Task directions → Which of the rows below contain the string "place"? Pick out each of them and copy it in full.

## begin

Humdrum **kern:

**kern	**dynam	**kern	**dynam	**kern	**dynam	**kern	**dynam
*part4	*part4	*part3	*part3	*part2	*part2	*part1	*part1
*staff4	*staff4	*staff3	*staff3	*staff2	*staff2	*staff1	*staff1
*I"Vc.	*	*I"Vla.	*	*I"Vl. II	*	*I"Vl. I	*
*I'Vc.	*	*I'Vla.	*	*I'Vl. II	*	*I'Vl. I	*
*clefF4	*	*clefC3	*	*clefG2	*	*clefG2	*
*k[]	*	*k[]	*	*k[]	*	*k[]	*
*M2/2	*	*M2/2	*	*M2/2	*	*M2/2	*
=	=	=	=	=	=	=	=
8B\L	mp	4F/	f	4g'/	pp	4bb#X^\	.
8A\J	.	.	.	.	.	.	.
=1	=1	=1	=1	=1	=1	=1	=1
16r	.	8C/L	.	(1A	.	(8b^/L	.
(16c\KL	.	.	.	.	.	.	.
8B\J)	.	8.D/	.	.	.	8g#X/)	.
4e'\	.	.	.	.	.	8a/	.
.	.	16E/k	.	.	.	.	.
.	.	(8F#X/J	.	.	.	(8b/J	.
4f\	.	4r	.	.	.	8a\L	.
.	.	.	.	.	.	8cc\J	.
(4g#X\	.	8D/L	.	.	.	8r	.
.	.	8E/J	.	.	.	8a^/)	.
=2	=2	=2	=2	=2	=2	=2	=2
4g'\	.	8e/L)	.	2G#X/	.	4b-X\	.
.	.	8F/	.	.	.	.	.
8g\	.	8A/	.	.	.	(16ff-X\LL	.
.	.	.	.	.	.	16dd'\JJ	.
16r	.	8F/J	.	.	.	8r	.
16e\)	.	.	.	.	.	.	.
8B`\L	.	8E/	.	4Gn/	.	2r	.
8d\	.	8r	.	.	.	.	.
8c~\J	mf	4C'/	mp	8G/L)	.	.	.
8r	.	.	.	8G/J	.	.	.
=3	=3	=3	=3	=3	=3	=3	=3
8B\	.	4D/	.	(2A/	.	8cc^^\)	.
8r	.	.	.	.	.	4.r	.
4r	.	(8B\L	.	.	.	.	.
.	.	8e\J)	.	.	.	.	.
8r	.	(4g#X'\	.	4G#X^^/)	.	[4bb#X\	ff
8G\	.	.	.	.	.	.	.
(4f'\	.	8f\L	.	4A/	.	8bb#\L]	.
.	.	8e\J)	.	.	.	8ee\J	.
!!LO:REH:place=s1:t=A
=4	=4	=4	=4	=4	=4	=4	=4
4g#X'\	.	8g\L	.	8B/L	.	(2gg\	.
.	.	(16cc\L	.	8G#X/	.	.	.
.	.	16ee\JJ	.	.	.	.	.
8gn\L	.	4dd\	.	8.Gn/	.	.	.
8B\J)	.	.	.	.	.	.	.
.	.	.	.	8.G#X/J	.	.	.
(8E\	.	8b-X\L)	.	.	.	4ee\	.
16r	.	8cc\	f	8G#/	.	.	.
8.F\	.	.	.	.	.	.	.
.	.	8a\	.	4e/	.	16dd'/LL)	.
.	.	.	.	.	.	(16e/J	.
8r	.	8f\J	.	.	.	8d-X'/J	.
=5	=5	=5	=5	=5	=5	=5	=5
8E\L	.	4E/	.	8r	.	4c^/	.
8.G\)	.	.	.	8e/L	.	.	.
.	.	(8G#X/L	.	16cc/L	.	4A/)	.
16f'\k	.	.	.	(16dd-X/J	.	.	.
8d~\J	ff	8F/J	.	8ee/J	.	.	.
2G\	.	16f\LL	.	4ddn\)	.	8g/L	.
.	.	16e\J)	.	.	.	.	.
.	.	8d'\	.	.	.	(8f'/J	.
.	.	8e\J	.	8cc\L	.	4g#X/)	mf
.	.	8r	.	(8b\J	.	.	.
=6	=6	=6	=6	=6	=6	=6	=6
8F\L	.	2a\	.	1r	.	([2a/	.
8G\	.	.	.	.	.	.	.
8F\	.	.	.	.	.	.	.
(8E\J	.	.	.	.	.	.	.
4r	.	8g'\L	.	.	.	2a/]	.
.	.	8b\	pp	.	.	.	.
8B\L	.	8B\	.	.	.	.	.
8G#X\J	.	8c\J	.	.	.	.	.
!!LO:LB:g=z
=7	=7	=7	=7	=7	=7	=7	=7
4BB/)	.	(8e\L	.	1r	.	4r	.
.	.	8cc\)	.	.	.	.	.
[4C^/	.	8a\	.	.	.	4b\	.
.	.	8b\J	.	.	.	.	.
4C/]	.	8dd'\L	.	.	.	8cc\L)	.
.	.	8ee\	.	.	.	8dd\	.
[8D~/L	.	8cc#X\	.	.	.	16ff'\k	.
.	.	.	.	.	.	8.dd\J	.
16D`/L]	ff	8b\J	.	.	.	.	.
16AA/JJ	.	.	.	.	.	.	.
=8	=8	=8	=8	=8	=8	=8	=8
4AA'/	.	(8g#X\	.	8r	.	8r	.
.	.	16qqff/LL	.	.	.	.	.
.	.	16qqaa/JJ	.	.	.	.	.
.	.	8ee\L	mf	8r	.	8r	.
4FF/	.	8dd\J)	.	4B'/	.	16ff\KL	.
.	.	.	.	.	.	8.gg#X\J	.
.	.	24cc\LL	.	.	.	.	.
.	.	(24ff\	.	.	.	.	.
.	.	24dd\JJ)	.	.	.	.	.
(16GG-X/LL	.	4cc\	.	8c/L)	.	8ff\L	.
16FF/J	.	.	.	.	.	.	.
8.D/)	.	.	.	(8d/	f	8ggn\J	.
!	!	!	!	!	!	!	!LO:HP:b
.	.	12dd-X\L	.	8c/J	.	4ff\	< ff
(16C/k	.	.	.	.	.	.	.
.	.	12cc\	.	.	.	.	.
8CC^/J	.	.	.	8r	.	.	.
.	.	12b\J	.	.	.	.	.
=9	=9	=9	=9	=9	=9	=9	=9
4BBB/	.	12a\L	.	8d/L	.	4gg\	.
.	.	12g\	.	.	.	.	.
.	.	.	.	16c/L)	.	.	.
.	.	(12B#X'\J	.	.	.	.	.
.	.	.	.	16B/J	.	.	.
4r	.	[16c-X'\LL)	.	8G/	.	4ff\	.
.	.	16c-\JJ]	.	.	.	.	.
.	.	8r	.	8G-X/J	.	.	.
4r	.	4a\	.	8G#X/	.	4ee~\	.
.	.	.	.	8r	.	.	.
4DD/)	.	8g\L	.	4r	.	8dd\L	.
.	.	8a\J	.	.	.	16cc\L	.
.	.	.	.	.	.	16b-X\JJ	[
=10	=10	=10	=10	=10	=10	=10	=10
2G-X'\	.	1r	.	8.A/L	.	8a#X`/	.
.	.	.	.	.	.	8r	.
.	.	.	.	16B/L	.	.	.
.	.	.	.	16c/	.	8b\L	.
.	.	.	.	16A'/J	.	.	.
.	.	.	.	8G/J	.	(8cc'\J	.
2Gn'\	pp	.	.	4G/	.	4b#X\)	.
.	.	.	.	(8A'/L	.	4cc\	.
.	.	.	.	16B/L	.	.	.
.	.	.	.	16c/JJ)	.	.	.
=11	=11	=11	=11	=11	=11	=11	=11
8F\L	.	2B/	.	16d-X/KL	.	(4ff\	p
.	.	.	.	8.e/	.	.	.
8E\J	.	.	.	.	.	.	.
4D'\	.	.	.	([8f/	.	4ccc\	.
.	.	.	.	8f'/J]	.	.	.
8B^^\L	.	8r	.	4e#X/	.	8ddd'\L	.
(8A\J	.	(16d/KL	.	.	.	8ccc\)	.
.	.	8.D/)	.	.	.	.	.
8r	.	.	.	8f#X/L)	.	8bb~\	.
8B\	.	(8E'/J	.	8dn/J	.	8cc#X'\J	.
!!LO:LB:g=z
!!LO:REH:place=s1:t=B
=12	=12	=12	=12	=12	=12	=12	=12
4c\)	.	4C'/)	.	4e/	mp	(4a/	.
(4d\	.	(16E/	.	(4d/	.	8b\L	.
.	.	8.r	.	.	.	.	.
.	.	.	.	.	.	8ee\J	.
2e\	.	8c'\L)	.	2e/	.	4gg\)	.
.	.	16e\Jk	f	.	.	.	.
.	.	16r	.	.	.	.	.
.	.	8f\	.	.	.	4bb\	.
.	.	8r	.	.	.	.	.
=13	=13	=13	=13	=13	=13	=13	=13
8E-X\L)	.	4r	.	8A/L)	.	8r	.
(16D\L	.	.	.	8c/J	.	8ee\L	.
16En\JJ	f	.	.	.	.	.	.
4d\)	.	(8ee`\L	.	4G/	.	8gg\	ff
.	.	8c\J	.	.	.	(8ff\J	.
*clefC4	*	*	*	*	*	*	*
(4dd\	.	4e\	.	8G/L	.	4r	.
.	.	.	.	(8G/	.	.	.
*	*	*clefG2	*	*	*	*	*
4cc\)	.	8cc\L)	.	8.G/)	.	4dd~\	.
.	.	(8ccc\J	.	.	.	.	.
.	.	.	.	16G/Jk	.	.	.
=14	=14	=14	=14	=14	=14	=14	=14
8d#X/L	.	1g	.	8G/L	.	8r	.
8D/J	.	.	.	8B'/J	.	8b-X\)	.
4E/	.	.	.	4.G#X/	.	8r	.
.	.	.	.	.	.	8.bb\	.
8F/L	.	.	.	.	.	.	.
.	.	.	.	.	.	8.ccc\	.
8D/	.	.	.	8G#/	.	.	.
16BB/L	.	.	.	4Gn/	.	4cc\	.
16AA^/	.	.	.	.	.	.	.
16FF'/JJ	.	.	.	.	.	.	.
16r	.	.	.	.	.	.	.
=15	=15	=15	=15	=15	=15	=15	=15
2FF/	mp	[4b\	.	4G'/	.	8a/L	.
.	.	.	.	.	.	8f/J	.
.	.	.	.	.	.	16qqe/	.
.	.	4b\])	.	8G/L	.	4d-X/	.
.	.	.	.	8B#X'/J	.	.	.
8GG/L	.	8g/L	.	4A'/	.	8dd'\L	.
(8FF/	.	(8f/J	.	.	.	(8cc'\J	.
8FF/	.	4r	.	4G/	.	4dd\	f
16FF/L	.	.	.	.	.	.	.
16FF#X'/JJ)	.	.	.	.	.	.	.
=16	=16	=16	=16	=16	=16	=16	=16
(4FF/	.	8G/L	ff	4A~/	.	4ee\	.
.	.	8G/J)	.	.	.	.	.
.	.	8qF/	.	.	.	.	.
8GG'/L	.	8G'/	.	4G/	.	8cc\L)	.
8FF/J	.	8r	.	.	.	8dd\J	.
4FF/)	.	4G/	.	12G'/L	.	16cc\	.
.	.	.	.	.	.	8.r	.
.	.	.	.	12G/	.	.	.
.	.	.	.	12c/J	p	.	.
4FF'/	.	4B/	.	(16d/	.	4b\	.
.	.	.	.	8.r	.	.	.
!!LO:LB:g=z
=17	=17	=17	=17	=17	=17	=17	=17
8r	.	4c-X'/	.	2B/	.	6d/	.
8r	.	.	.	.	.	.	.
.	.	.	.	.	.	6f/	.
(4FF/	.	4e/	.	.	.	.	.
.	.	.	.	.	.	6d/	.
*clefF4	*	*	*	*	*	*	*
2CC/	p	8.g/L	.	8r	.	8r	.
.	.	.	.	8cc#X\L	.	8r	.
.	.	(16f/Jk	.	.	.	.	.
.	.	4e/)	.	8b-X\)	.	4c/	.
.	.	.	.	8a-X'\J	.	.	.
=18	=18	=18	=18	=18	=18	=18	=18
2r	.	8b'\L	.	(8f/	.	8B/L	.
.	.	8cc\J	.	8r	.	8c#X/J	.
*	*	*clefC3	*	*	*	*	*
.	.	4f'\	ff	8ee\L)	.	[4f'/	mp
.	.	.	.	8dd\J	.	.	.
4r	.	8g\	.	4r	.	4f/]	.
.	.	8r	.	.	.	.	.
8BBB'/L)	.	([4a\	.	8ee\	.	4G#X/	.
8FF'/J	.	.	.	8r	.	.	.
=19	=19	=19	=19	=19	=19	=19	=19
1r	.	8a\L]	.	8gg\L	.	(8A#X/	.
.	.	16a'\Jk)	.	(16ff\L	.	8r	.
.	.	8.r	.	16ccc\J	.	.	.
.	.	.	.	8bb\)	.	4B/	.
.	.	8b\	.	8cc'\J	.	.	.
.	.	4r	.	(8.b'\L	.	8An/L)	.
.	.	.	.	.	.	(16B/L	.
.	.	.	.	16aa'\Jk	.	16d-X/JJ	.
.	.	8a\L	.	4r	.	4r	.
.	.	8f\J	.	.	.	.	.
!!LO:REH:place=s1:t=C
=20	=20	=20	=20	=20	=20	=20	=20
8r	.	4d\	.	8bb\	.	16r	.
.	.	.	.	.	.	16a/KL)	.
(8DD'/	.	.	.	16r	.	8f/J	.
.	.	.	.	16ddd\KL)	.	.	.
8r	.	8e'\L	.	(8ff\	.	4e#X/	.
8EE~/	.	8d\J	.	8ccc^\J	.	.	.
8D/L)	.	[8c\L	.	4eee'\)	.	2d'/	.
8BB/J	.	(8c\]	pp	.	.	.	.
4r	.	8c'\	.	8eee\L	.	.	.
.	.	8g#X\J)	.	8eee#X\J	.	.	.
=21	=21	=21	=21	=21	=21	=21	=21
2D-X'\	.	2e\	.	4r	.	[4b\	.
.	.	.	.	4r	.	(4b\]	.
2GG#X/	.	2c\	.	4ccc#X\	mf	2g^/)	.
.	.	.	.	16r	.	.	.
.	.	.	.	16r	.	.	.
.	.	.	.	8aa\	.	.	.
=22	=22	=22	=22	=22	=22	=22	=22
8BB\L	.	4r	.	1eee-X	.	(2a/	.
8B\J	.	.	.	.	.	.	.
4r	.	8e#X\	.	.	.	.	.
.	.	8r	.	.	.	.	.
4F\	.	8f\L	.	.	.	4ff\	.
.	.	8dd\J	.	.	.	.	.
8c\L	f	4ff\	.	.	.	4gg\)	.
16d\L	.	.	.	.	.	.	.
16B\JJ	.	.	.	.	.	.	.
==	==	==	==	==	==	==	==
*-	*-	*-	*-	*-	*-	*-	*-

## end

Result of the task →
!!LO:REH:place=s1:t=A
!!LO:REH:place=s1:t=B
!!LO:REH:place=s1:t=C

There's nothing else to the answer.